(Data excerpts)
○ ○ ○ ○ ○ ○ ○

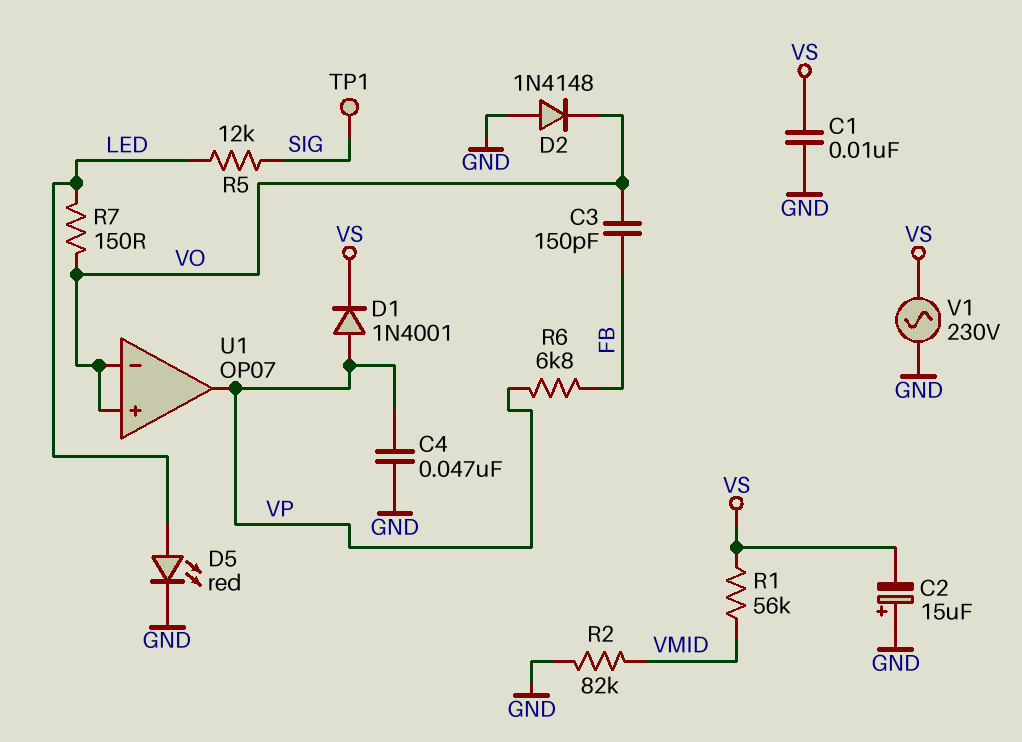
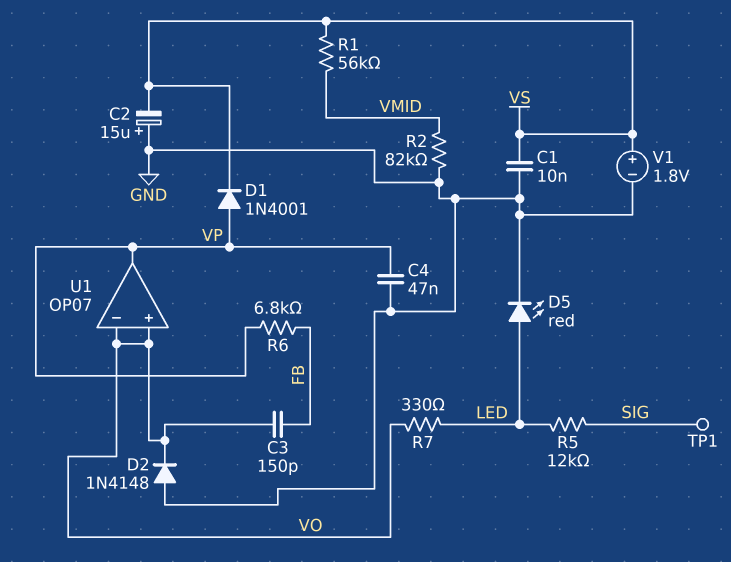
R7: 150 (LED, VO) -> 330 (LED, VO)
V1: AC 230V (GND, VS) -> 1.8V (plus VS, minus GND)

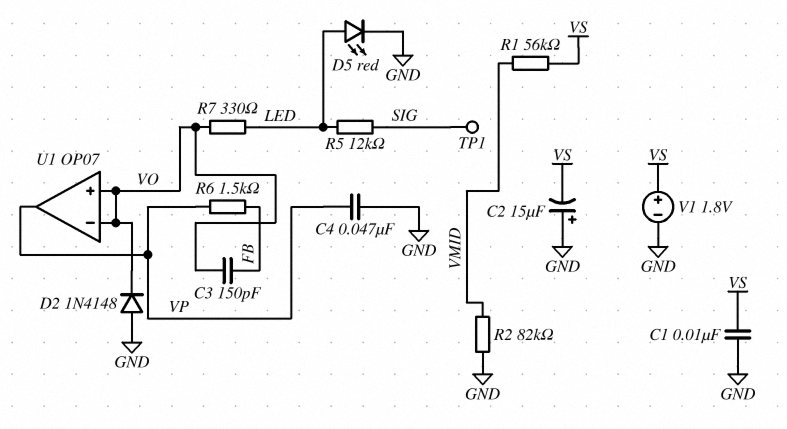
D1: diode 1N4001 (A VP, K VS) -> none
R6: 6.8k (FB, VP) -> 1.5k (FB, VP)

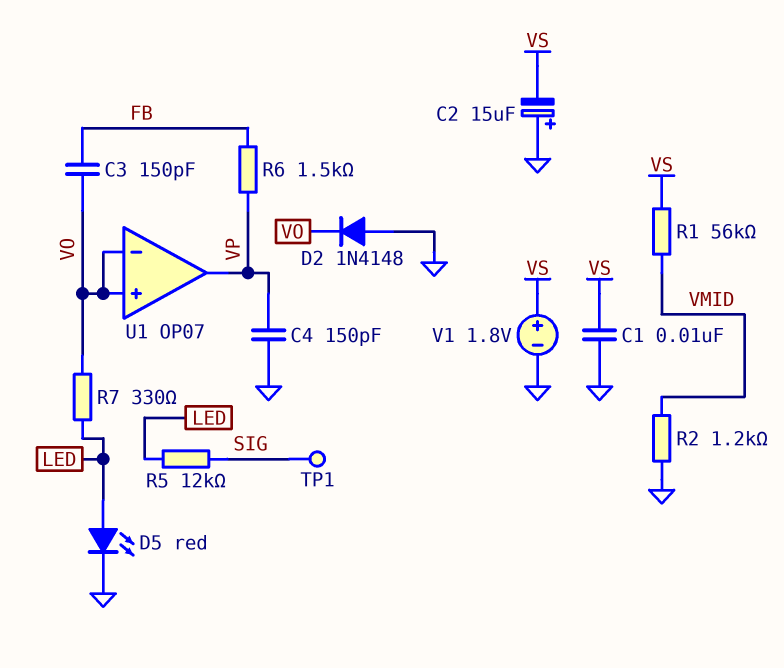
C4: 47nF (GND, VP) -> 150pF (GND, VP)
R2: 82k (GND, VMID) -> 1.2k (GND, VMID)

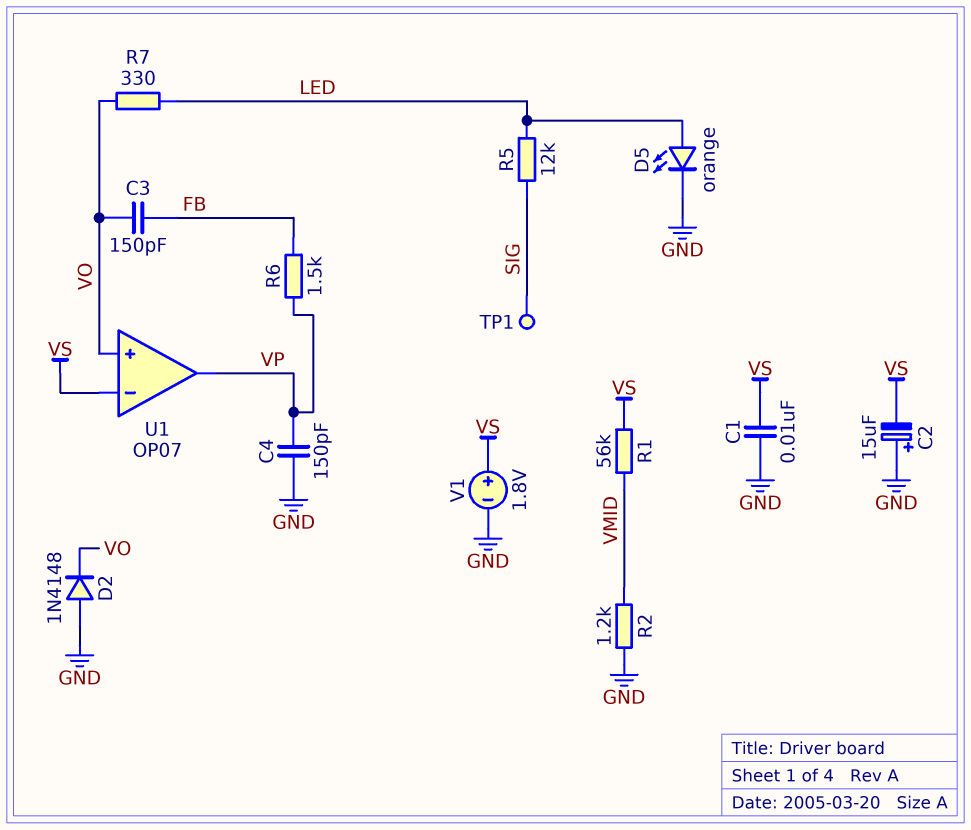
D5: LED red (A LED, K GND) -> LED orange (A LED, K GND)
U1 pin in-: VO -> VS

○ ○ ○ ○ ○ ○ ○

§ **Work to be completed**
No pictures belong in the copy: reproduce exactly the lines above from the one that contains "D1: diode 1N4001 (A VP, K VS) -> none" through the last line of the entries.

§ **Response below**
D1: diode 1N4001 (A VP, K VS) -> none
R6: 6.8k (FB, VP) -> 1.5k (FB, VP)

C4: 47nF (GND, VP) -> 150pF (GND, VP)
R2: 82k (GND, VMID) -> 1.2k (GND, VMID)

D5: LED red (A LED, K GND) -> LED orange (A LED, K GND)
U1 pin in-: VO -> VS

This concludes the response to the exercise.